Required work →
Pictures stay out; everything else in the records below is copied exactly.

Record set →
....................

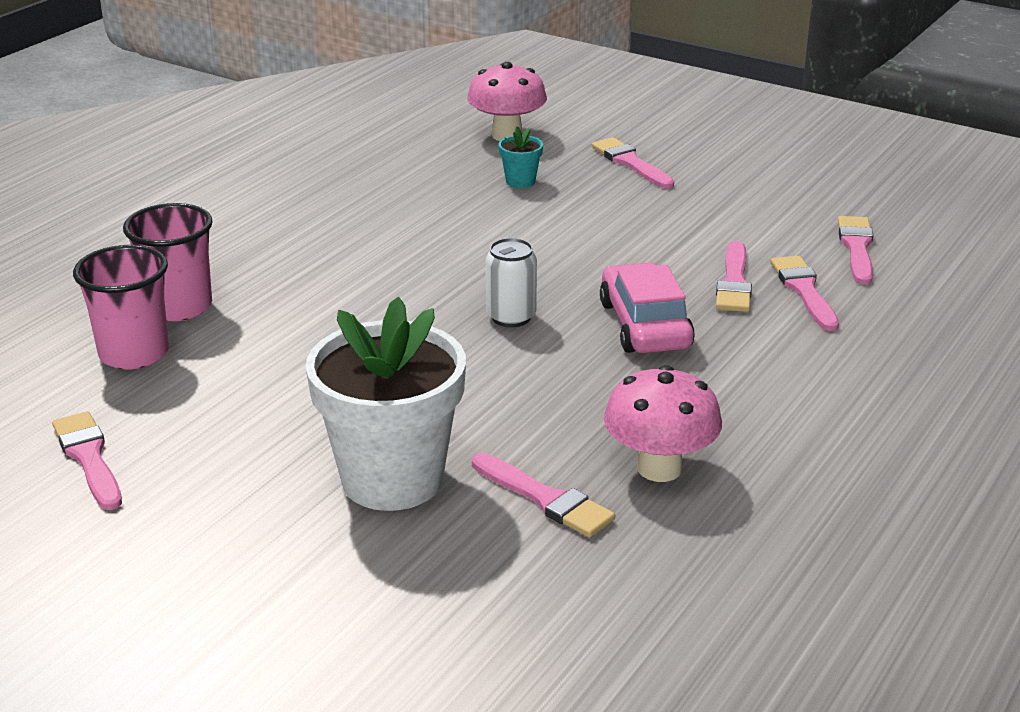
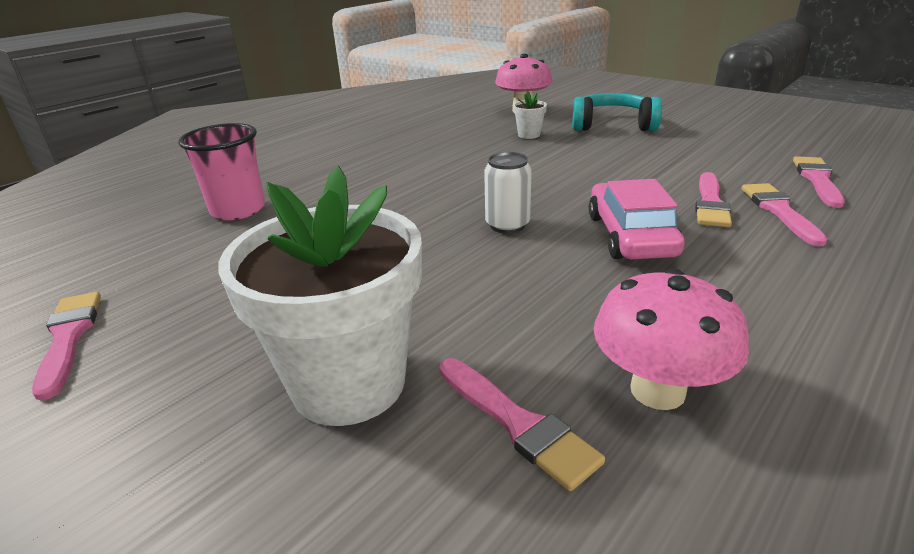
camera: 10 degrees right, 0 degrees up
pink cup [73,245,169,369] -> none
turquoise flower pot [498,126,543,188] -> white flower pot [513,91,547,139]
pink brush [592,137,674,189] -> turquoise headphones [572,93,662,131]

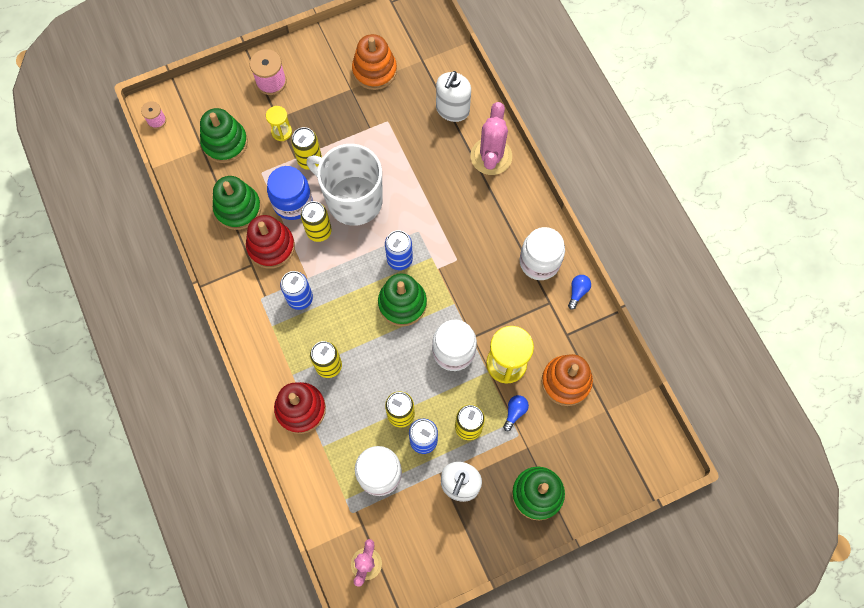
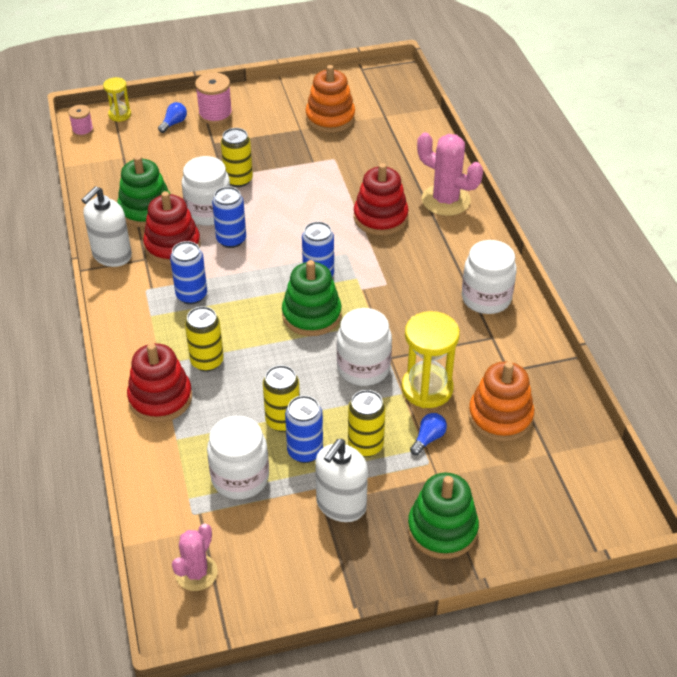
camera: 10 degrees right, 25 degrees down
green stacking toy [200,108,248,163] -> none
yellow hourglass [266,106,292,141] -> yellow hourglass moved to [103,77,131,122]
blue jar [267,166,313,220] -> white jar [182,156,230,226]
yellow can [301,201,332,242] -> blue can [212,187,246,248]
white mug [307,144,383,226] -> none
white soap dispenser [436,71,471,122] -> white soap dispenser moved to [82,186,132,267]
pink cactus [471,102,512,175] -> pink cactus turned 75 degrees counterclockwise [417,132,483,216]
blue light bulb [568,275,591,310] -> blue light bulb moved to [158,102,187,133]
none -> red stacking toy [354,163,408,235]

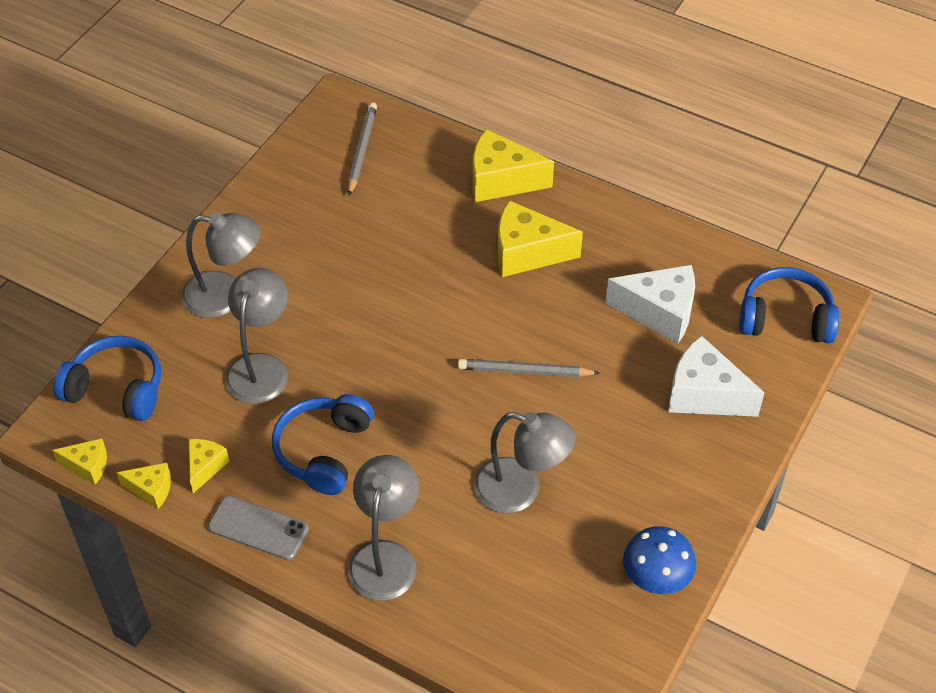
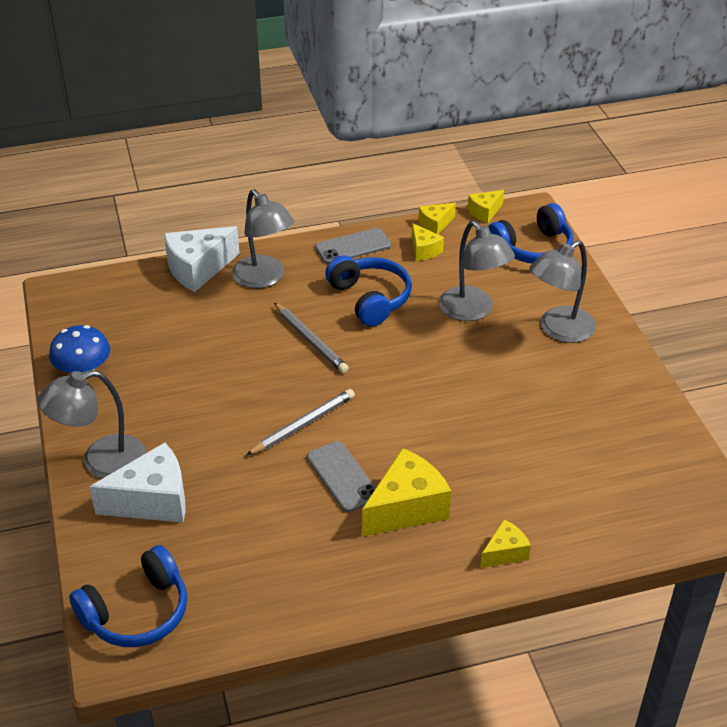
camera: 135 degrees right, 10 degrees down
grey pencil [348,103,377,196] -> grey pencil moved to [274,303,349,373]
yellow cheese [473,129,554,202] -> yellow cheese [480,519,531,568], size x0.54
grey lamp [473,412,576,513] -> grey lamp moved to [38,370,146,479]
white cheese [605,265,695,344] -> white cheese moved to [164,226,240,292]
none -> grey phone [307,441,376,512]

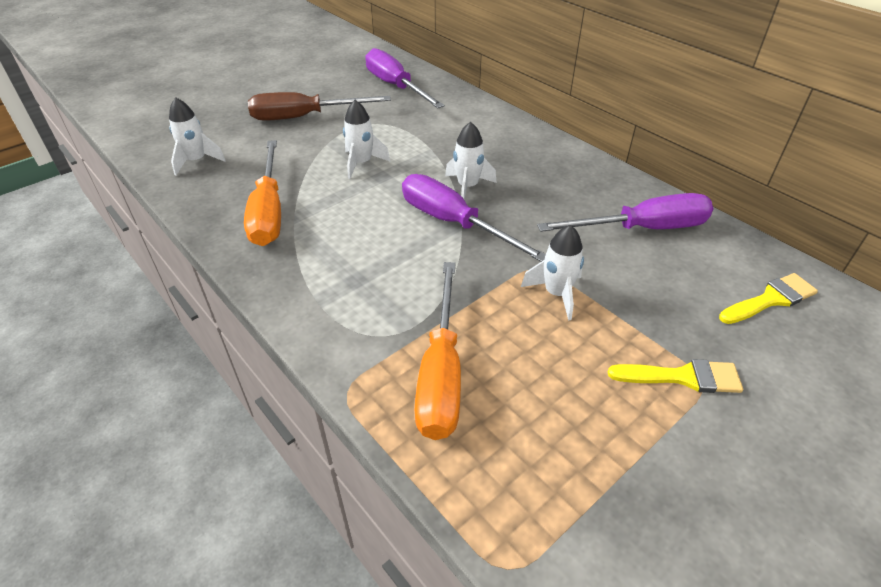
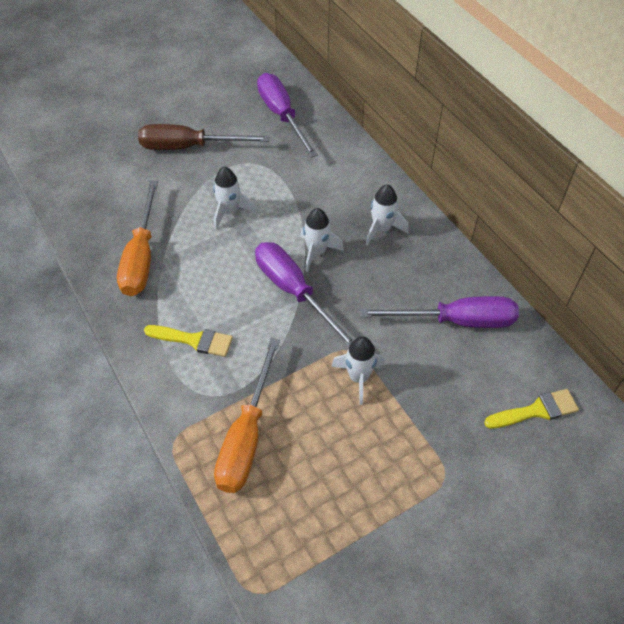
camera: 10 degrees right, 10 degrees up
white rocket [169,97,226,175] -> white rocket moved to [366,184,408,245]
yellow brush [608,359,743,393] -> yellow brush moved to [144,325,233,357]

....................

Answer section →
camera: 10 degrees right, 0 degrees up
pink cup [73,245,169,369] -> none
turquoise flower pot [498,126,543,188] -> white flower pot [513,91,547,139]
pink brush [592,137,674,189] -> turquoise headphones [572,93,662,131]

camera: 10 degrees right, 25 degrees down
green stacking toy [200,108,248,163] -> none
yellow hourglass [266,106,292,141] -> yellow hourglass moved to [103,77,131,122]
blue jar [267,166,313,220] -> white jar [182,156,230,226]
yellow can [301,201,332,242] -> blue can [212,187,246,248]
white mug [307,144,383,226] -> none
white soap dispenser [436,71,471,122] -> white soap dispenser moved to [82,186,132,267]
pink cactus [471,102,512,175] -> pink cactus turned 75 degrees counterclockwise [417,132,483,216]
blue light bulb [568,275,591,310] -> blue light bulb moved to [158,102,187,133]
none -> red stacking toy [354,163,408,235]

camera: 135 degrees right, 10 degrees down
grey pencil [348,103,377,196] -> grey pencil moved to [274,303,349,373]
yellow cheese [473,129,554,202] -> yellow cheese [480,519,531,568], size x0.54
grey lamp [473,412,576,513] -> grey lamp moved to [38,370,146,479]
white cheese [605,265,695,344] -> white cheese moved to [164,226,240,292]
none -> grey phone [307,441,376,512]

camera: 10 degrees right, 10 degrees up
white rocket [169,97,226,175] -> white rocket moved to [366,184,408,245]
yellow brush [608,359,743,393] -> yellow brush moved to [144,325,233,357]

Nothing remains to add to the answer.